Data excerpts:
++++
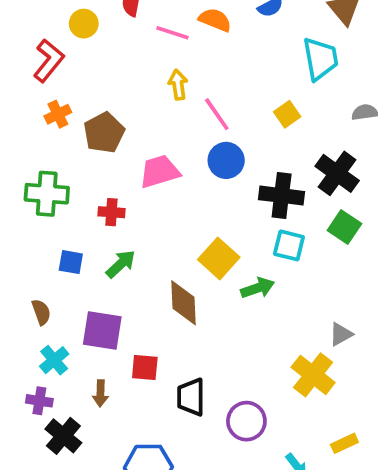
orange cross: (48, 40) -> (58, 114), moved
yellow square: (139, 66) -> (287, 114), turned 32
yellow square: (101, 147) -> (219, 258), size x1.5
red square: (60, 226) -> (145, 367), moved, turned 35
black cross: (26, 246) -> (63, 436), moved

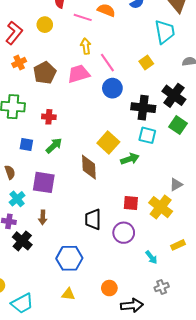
yellow circle: (84, 24) -> (45, 25), moved
pink trapezoid: (160, 172) -> (79, 74), moved
red square: (145, 367) -> (131, 203), moved

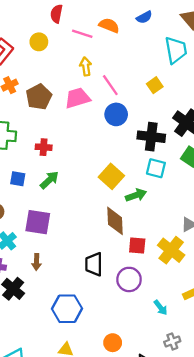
brown diamond: (89, 167) -> (115, 221), moved

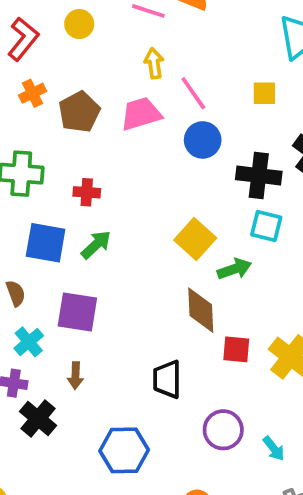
yellow square: (155, 85) -> (264, 93), turned 35
blue square: (18, 179) -> (46, 243), size x1.6
purple circle: (129, 279) -> (223, 430), moved

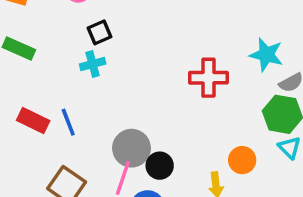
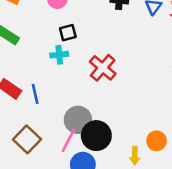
red cross: (209, 78) -> (103, 68), moved, turned 32
black circle: (160, 166) -> (96, 136), size x1.5

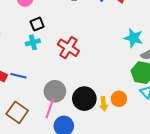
blue line: (35, 94) -> (18, 76), turned -56
black circle: (96, 136) -> (84, 99), moved
yellow arrow: (135, 156) -> (104, 104), moved

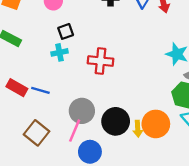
red cross: (68, 48) -> (101, 61), turned -30
orange circle: (119, 99) -> (156, 124), size x1.5

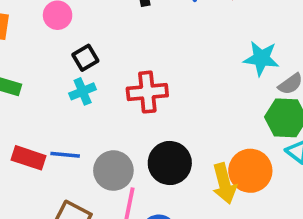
gray circle: (82, 111) -> (113, 171), moved
black circle: (116, 121) -> (170, 163), moved
yellow arrow: (138, 129) -> (224, 183), size x1.5

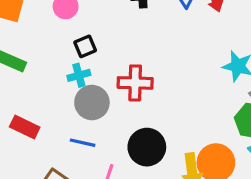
blue line: (65, 155) -> (83, 143), moved
gray circle: (113, 171) -> (92, 103), moved

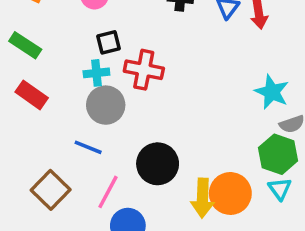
red cross: (135, 83) -> (144, 70), moved
red rectangle: (25, 127) -> (32, 95), moved

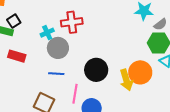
black square: (109, 42) -> (14, 21), moved

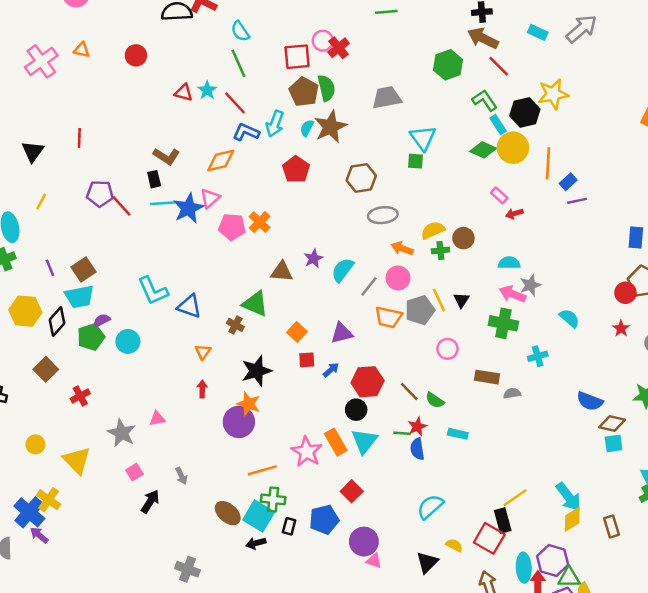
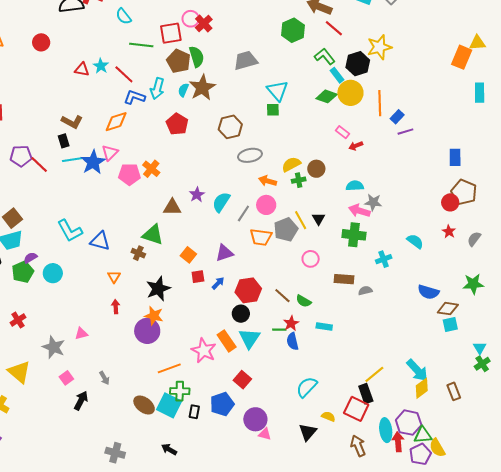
green line: (238, 63) -> (141, 45), moved, turned -55
gray star: (530, 285) -> (373, 202), turned 30
cyan semicircle: (569, 318) -> (415, 241), moved
black arrow: (256, 543) -> (169, 449), moved, turned 49

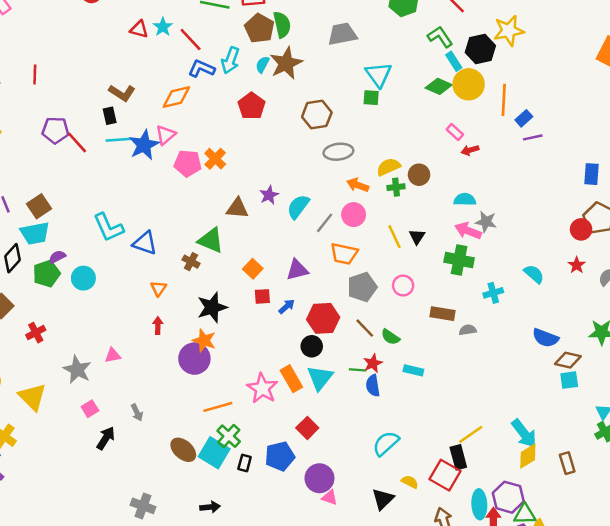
gray pentagon: (286, 229) -> (362, 287), moved
green cross: (180, 391) -> (229, 436), turned 36
black arrow: (169, 449) -> (210, 507), turned 140

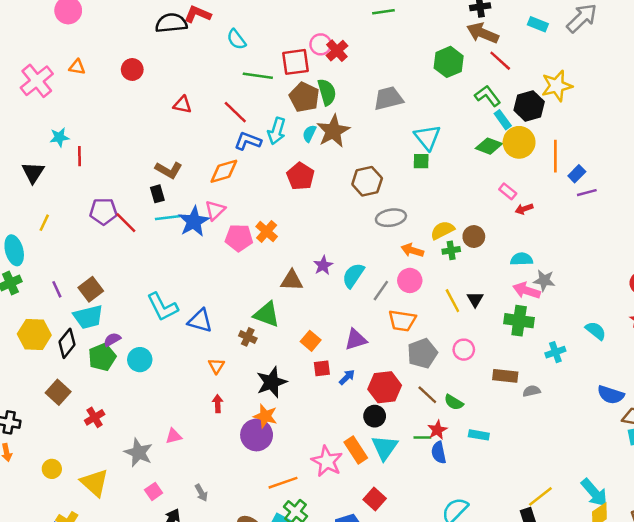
cyan star: (163, 27) -> (59, 137), moved, turned 30

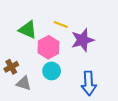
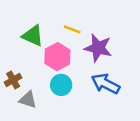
purple star: (83, 40) -> (98, 48), turned 30
blue arrow: (89, 83) -> (105, 84), moved, turned 120

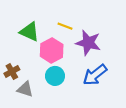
blue arrow: (105, 84) -> (95, 75), turned -65

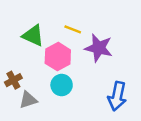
blue arrow: (95, 75) -> (117, 96), moved, turned -40
gray triangle: (25, 89) -> (28, 100), turned -35

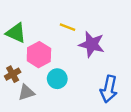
green triangle: (33, 36) -> (16, 33), moved
pink hexagon: (58, 57) -> (39, 55), moved

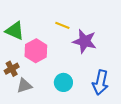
cyan circle: (57, 79) -> (63, 82), moved

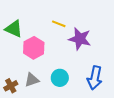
brown cross: (12, 69) -> (11, 86), moved
gray triangle: (24, 86) -> (32, 80), moved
++++
__What the exercise asks__
Write out the lines above from the one with "red cross: (209, 78)" through the one with "cyan star: (163, 27)", ends included, exactly; no picture goes in.

__Your solution__
red cross: (209, 78) -> (103, 68), moved, turned 32
black circle: (160, 166) -> (96, 136), size x1.5

blue line: (35, 94) -> (18, 76), turned -56
black circle: (96, 136) -> (84, 99), moved
yellow arrow: (135, 156) -> (104, 104), moved

red cross: (68, 48) -> (101, 61), turned -30
orange circle: (119, 99) -> (156, 124), size x1.5

gray circle: (82, 111) -> (113, 171), moved
black circle: (116, 121) -> (170, 163), moved
yellow arrow: (138, 129) -> (224, 183), size x1.5

blue line: (65, 155) -> (83, 143), moved
gray circle: (113, 171) -> (92, 103), moved

red cross: (135, 83) -> (144, 70), moved
red rectangle: (25, 127) -> (32, 95), moved

black square: (109, 42) -> (14, 21), moved

green line: (238, 63) -> (141, 45), moved, turned -55
gray star: (530, 285) -> (373, 202), turned 30
cyan semicircle: (569, 318) -> (415, 241), moved
black arrow: (256, 543) -> (169, 449), moved, turned 49

gray pentagon: (286, 229) -> (362, 287), moved
green cross: (180, 391) -> (229, 436), turned 36
black arrow: (169, 449) -> (210, 507), turned 140

cyan star: (163, 27) -> (59, 137), moved, turned 30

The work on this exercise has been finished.